(ACTIVITY):
Your task is to count the lines of the records that contain "TEMP". Answer with the number and nothing else.

(GIVEN DATA):
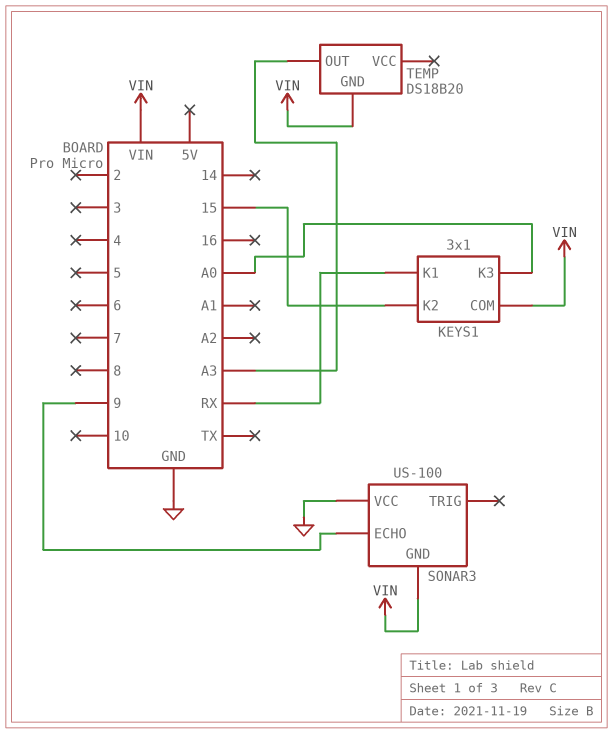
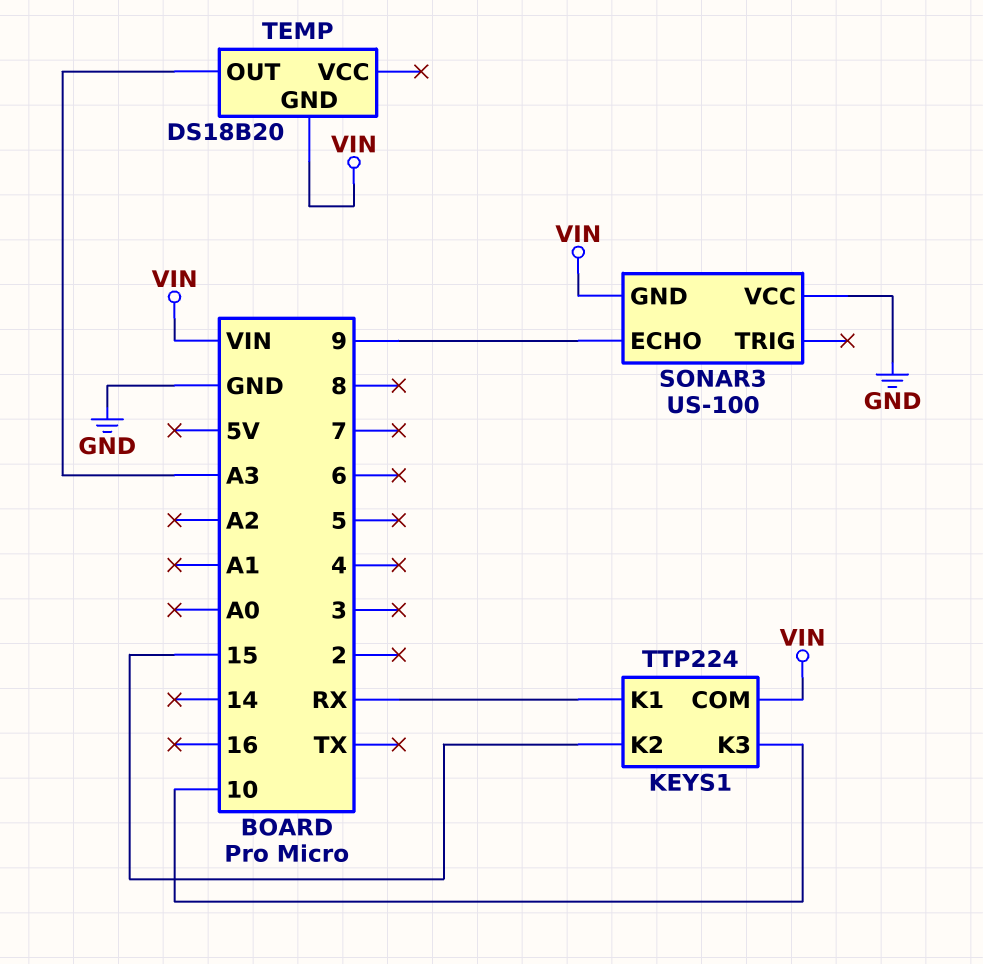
KEYS1: 3x1 -> TTP224
KEYS1 pin K3: A0 -> 10

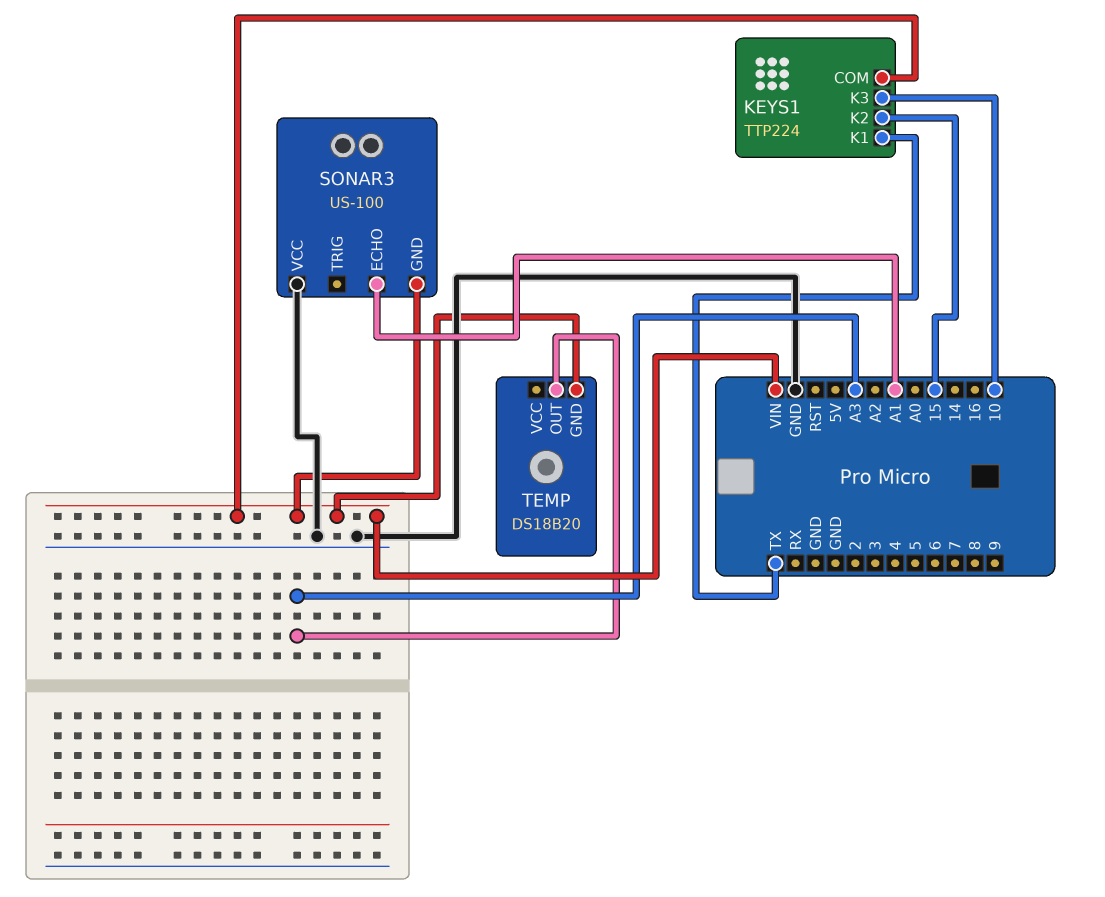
KEYS1 pin K1: RX -> TX
SONAR3 pin ECHO: 9 -> A1

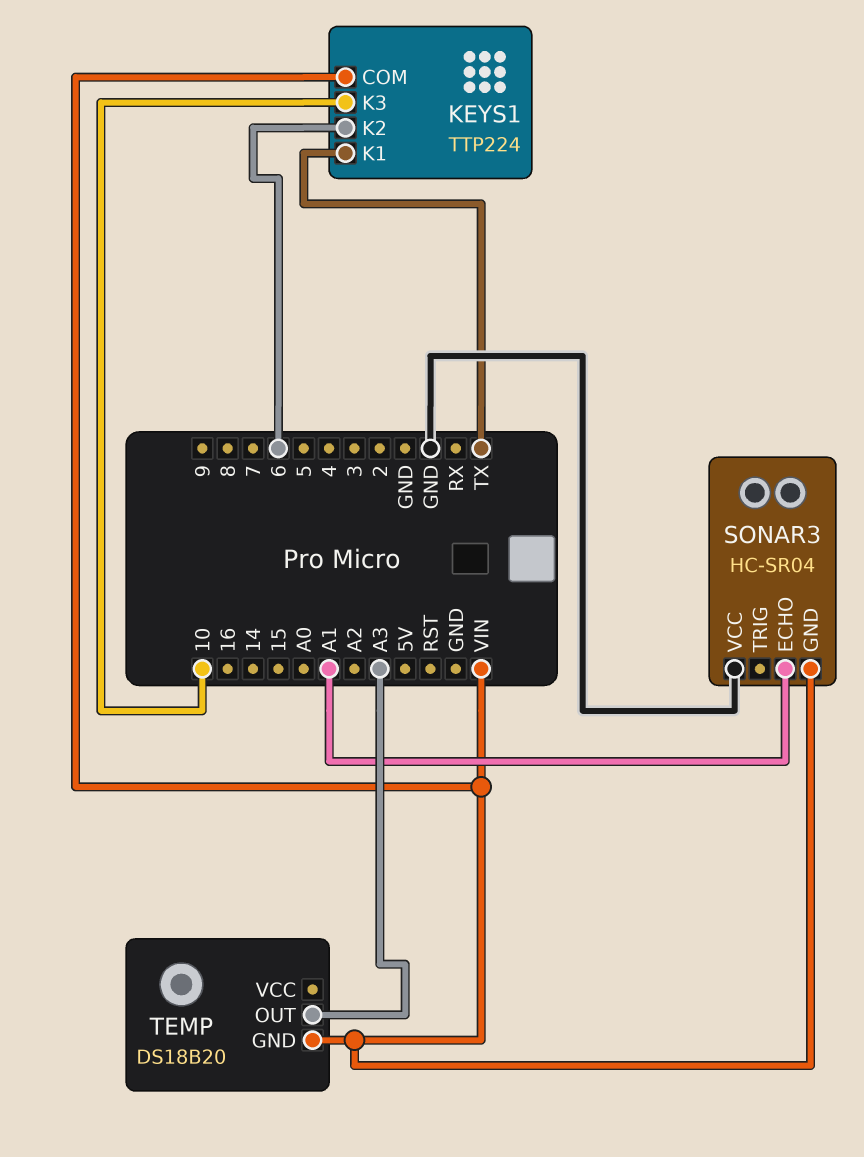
KEYS1 pin K2: 15 -> 6
SONAR3: US-100 -> HC-SR04

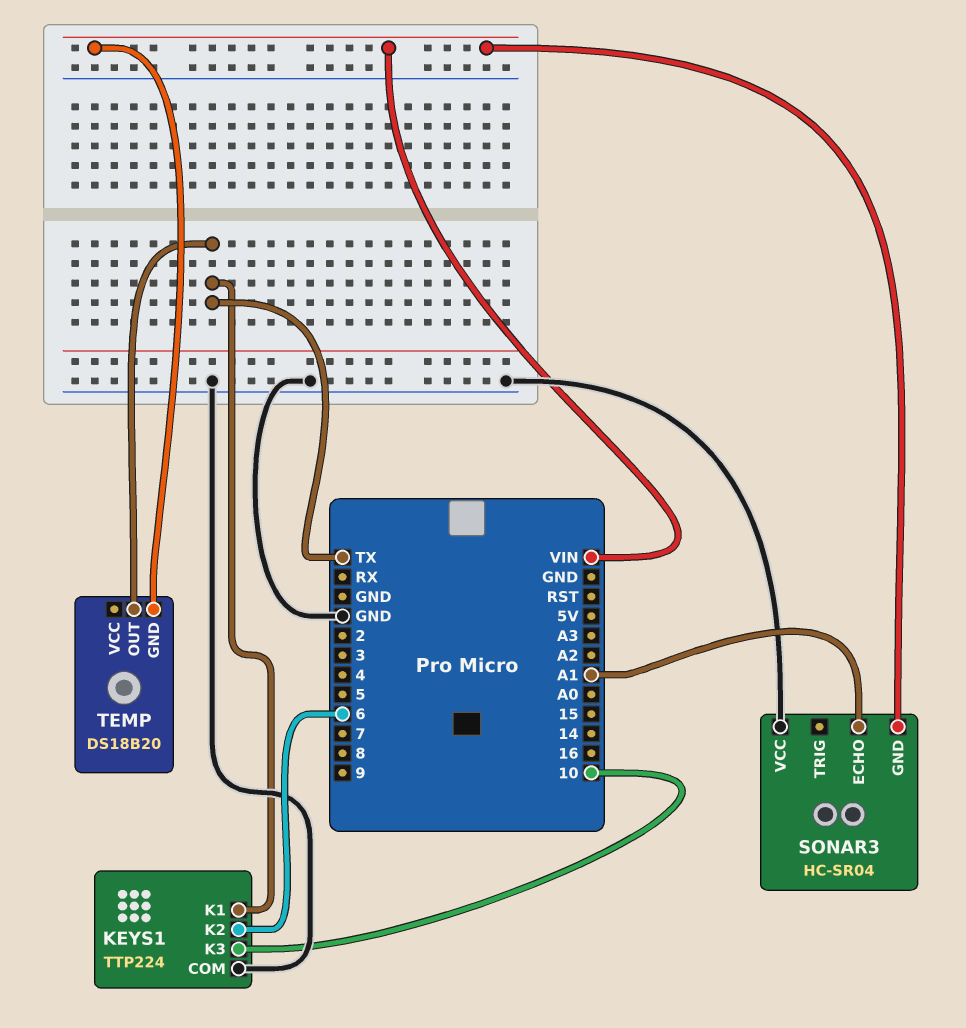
KEYS1 pin COM: VIN -> GND
TEMP pin OUT: A3 -> TX

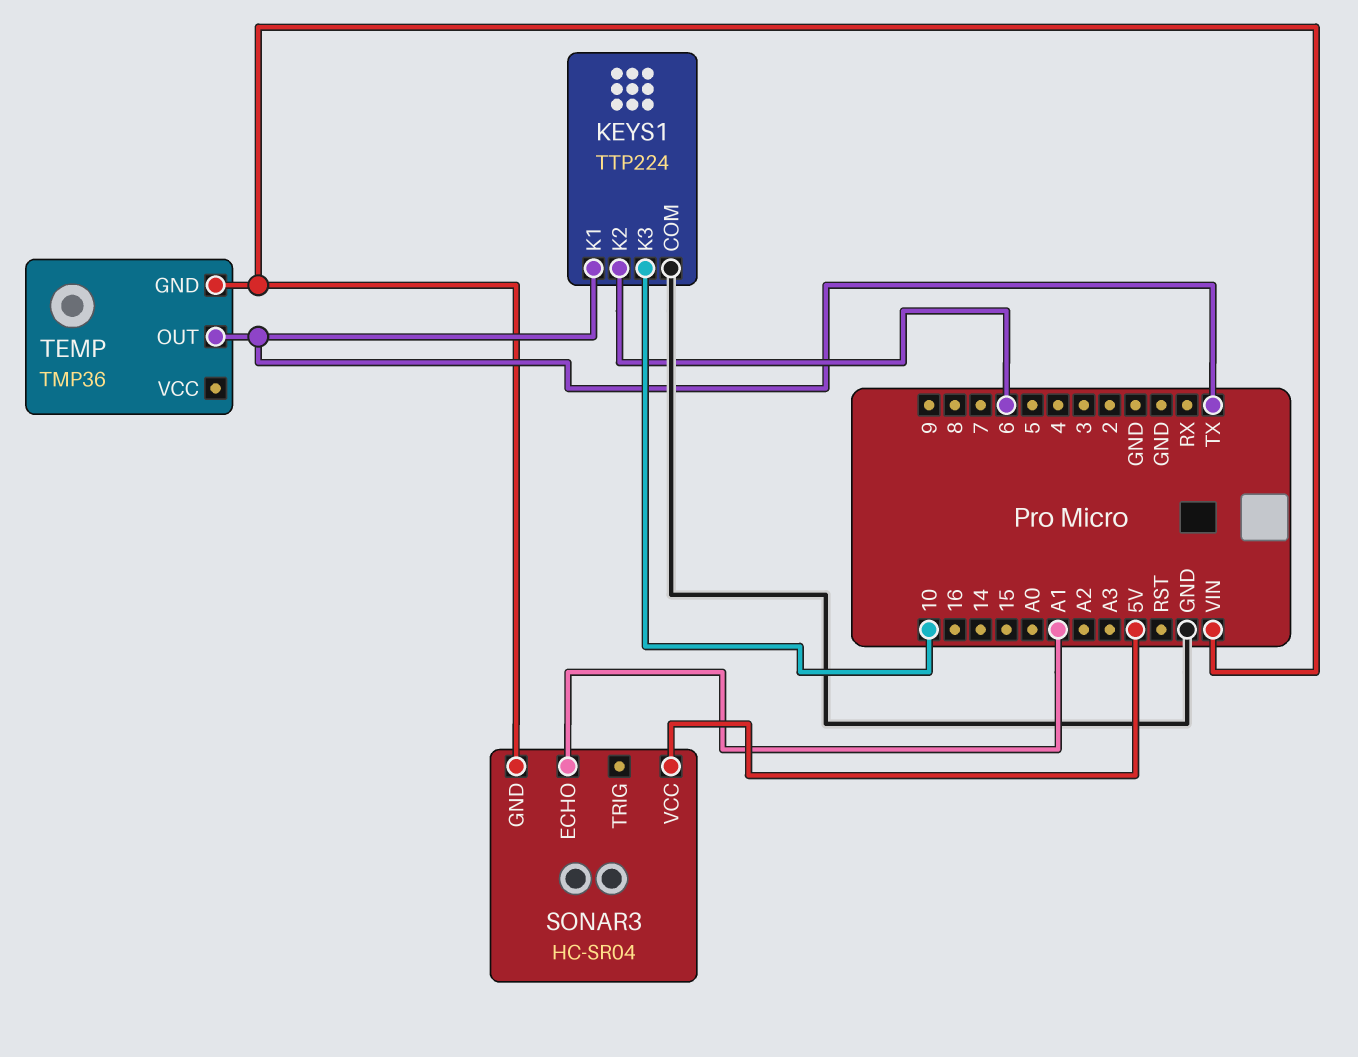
SONAR3 pin VCC: GND -> 5V
TEMP: DS18B20 -> TMP36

(EXPECTED ANSWER):
2